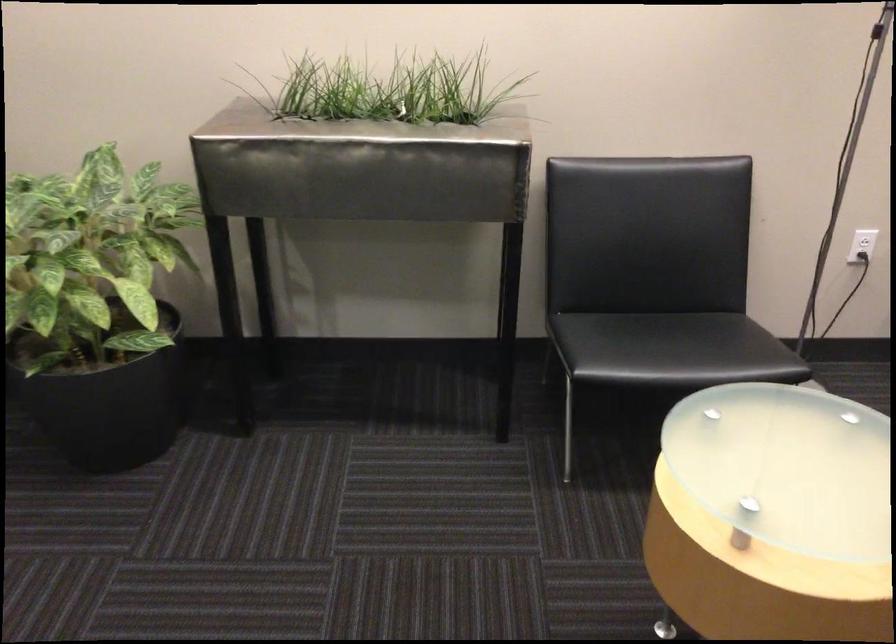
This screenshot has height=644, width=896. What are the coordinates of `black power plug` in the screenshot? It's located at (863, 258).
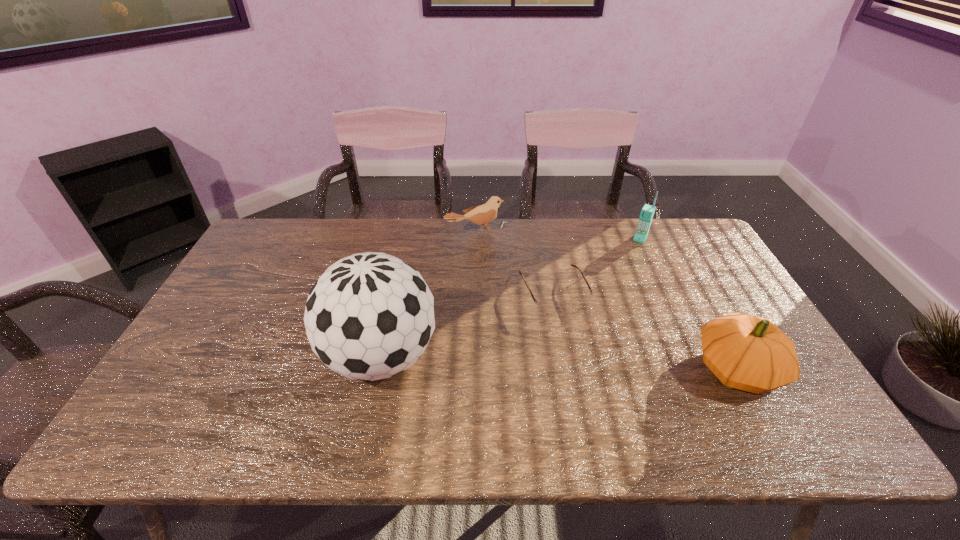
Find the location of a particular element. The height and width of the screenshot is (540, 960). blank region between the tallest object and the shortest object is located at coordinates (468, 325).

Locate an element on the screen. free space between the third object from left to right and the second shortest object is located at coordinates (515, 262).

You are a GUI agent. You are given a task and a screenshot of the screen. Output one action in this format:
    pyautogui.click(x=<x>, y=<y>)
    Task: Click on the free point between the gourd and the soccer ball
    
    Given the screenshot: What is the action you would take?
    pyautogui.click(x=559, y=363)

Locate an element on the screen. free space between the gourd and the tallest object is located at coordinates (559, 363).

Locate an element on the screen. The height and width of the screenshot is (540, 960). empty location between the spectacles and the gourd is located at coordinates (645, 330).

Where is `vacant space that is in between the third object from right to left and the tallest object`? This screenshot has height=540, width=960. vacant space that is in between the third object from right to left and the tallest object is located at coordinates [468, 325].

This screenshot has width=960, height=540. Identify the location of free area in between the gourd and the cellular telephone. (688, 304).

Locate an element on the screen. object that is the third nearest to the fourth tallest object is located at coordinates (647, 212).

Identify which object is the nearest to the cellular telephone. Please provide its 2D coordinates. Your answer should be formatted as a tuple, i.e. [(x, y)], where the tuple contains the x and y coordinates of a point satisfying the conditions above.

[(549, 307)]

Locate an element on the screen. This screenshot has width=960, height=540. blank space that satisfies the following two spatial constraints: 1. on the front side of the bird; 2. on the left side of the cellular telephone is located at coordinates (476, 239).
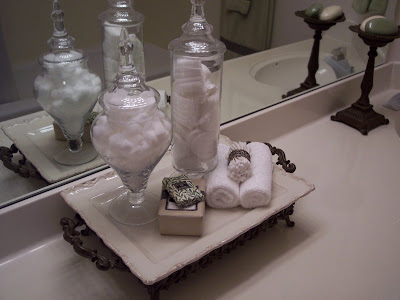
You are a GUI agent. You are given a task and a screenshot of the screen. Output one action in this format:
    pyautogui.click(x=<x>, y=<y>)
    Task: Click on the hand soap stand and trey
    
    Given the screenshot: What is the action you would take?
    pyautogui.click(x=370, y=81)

━━━━

* _Directions_:
Copy the rows starting at the line containing "Locate an element on the screen. object" and ending at the line containing "[(549, 307)]", changing "cellular telephone" to "mobile phone" and leaving everything else the same.

* _Reply to the task_:
Locate an element on the screen. object that is the third nearest to the fourth tallest object is located at coordinates (647, 212).

Identify which object is the nearest to the mobile phone. Please provide its 2D coordinates. Your answer should be formatted as a tuple, i.e. [(x, y)], where the tuple contains the x and y coordinates of a point satisfying the conditions above.

[(549, 307)]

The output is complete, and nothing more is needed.